◆ **REQUIRED ACTION**: Before answering, work out how many lines below contain the string "black"; the reply is that number alone.

Image change detection data:
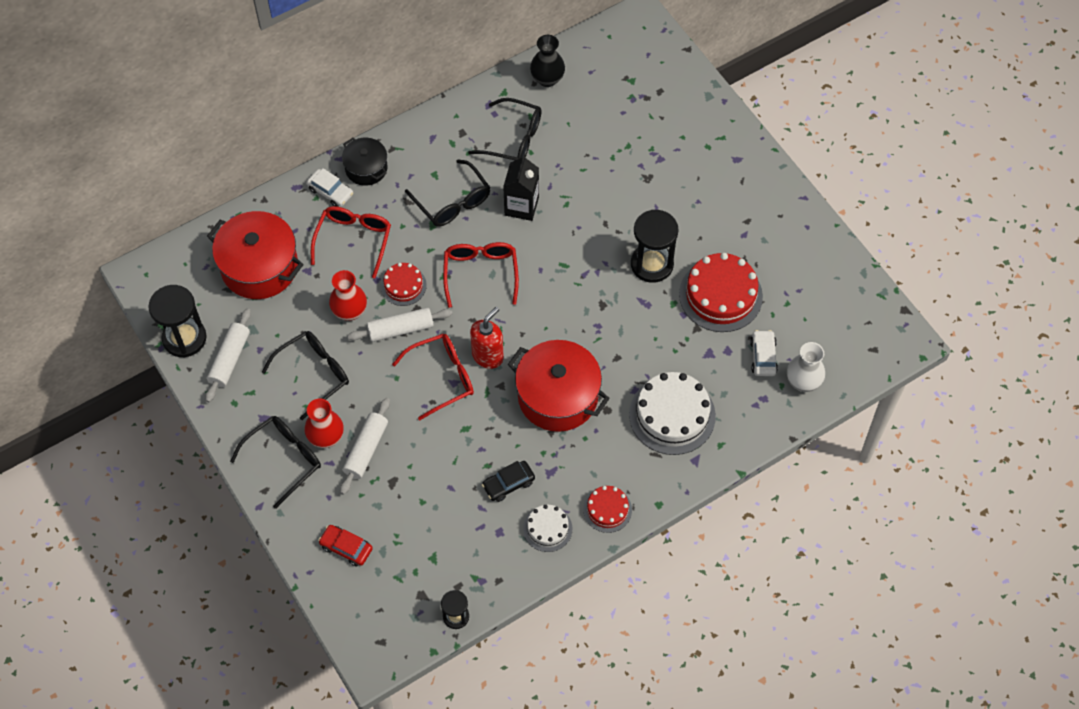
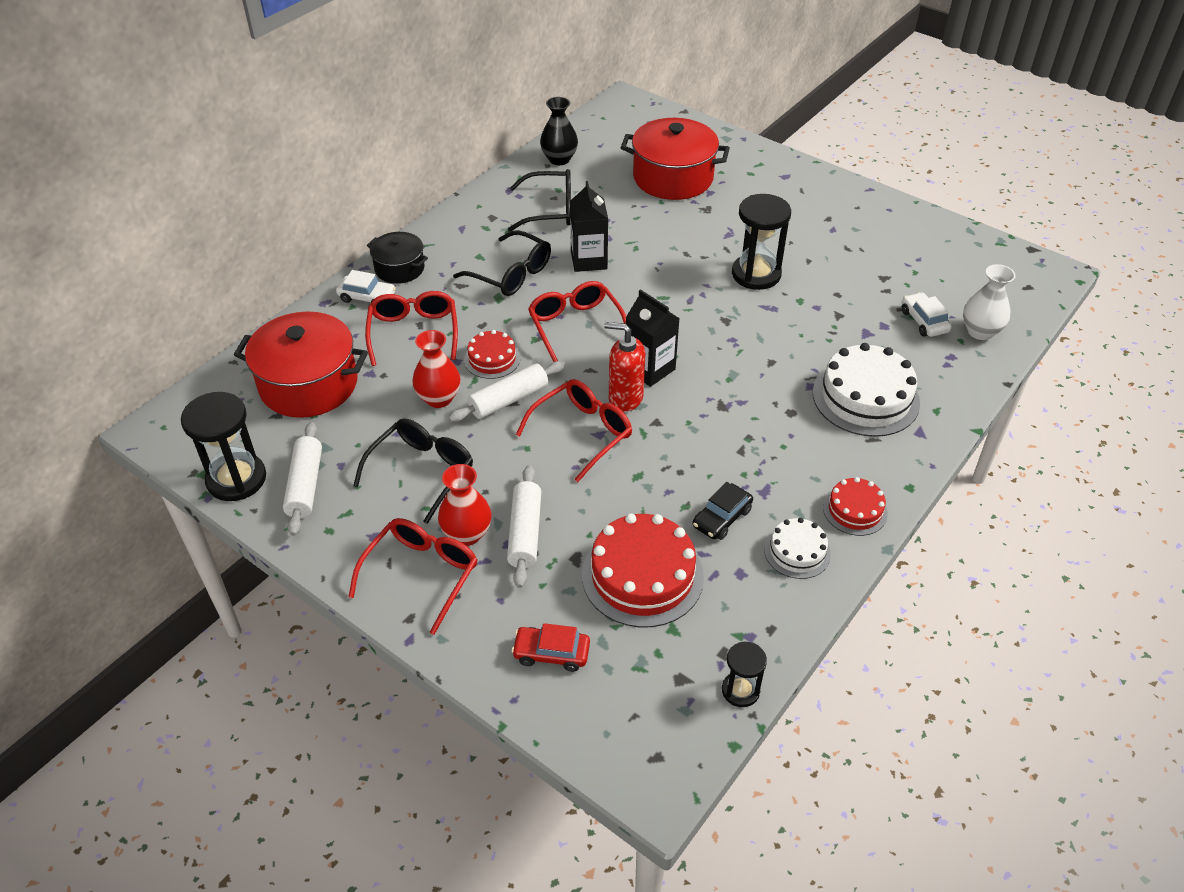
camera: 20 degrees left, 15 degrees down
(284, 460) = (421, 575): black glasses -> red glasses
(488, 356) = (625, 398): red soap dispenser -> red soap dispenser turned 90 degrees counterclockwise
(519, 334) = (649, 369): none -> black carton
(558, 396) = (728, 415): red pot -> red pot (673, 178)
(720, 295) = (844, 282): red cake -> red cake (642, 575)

◆ **ANSWER**: 2